== TASK MATERIAL ==

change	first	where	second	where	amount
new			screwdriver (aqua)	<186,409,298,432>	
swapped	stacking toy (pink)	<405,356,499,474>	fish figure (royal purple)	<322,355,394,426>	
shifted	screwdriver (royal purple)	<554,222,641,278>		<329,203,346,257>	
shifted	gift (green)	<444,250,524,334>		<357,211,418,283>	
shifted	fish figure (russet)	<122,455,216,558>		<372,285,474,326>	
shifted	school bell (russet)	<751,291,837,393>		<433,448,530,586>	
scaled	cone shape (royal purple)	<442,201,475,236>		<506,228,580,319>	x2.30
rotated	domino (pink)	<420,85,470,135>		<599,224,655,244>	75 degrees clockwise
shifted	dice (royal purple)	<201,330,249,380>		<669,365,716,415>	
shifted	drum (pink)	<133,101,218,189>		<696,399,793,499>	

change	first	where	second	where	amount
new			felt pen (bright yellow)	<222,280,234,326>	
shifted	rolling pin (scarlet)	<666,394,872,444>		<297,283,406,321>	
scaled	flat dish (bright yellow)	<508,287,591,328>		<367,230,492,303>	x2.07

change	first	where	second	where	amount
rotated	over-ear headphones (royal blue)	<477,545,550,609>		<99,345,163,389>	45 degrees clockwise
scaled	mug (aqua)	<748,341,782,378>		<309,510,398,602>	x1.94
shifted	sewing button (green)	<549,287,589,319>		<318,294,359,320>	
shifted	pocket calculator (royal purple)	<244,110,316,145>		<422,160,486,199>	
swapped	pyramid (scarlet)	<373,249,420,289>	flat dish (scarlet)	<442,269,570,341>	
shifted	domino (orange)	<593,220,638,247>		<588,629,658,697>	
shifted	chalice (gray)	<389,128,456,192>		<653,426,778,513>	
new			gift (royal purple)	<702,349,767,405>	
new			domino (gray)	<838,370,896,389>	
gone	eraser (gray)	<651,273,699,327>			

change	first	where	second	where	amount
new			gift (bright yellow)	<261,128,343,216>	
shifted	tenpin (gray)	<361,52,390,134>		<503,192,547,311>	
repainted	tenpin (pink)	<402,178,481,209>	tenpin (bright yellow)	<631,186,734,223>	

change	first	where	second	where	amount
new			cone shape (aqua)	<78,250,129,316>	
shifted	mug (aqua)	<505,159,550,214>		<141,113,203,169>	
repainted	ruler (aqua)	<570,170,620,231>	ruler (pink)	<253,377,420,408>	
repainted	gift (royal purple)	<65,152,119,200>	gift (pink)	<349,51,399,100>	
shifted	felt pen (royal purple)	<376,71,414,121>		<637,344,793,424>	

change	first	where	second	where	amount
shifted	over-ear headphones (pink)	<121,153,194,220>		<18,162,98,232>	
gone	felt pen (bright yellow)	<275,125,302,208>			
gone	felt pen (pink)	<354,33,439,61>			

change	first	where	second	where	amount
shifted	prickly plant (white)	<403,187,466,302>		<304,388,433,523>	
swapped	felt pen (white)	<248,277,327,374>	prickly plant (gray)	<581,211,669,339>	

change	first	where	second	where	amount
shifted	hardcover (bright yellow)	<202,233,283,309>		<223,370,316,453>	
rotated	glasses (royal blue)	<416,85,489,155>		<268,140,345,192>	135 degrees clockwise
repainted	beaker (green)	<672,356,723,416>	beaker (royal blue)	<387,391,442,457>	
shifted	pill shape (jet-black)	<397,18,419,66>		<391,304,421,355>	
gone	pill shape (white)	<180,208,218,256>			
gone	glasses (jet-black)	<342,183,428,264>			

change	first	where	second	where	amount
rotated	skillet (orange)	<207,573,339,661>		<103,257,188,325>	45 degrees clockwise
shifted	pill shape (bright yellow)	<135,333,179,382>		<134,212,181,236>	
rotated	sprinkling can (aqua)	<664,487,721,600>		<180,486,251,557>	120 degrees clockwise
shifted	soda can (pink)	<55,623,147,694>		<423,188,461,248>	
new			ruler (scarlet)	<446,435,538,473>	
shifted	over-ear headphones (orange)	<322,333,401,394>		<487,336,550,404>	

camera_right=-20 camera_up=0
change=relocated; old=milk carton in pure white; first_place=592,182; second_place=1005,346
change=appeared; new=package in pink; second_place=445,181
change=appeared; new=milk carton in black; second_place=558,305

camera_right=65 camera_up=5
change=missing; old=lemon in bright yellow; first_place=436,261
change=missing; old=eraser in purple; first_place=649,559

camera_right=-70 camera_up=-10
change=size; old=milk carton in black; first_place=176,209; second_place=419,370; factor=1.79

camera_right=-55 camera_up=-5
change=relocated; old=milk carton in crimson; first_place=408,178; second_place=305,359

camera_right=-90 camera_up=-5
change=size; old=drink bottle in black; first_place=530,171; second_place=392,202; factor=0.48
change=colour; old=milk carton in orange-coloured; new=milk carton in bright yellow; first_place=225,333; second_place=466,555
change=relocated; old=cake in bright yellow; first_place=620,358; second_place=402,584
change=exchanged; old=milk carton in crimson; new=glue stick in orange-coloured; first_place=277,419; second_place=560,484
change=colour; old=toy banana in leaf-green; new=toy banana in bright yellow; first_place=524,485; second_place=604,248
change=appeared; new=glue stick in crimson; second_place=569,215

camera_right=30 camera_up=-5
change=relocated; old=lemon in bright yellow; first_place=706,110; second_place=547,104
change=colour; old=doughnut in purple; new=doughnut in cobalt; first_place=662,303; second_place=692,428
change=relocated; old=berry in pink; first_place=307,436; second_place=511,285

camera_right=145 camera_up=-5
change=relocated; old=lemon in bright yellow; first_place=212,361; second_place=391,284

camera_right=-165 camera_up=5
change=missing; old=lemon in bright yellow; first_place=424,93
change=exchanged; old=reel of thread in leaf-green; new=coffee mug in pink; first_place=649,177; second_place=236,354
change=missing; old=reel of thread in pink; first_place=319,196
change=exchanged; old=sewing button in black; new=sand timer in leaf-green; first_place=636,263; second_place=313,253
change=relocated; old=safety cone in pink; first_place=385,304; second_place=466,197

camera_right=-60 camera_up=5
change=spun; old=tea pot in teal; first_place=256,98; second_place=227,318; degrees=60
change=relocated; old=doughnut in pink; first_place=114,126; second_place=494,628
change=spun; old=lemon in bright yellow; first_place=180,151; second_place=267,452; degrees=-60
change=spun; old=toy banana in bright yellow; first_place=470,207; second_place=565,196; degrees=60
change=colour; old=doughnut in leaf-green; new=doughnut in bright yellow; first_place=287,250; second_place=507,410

===

Search the data above for "screwdriver" and copy every line where it turns up.

new			screwdriver (aqua)	<186,409,298,432>	
shifted	screwdriver (royal purple)	<554,222,641,278>		<329,203,346,257>	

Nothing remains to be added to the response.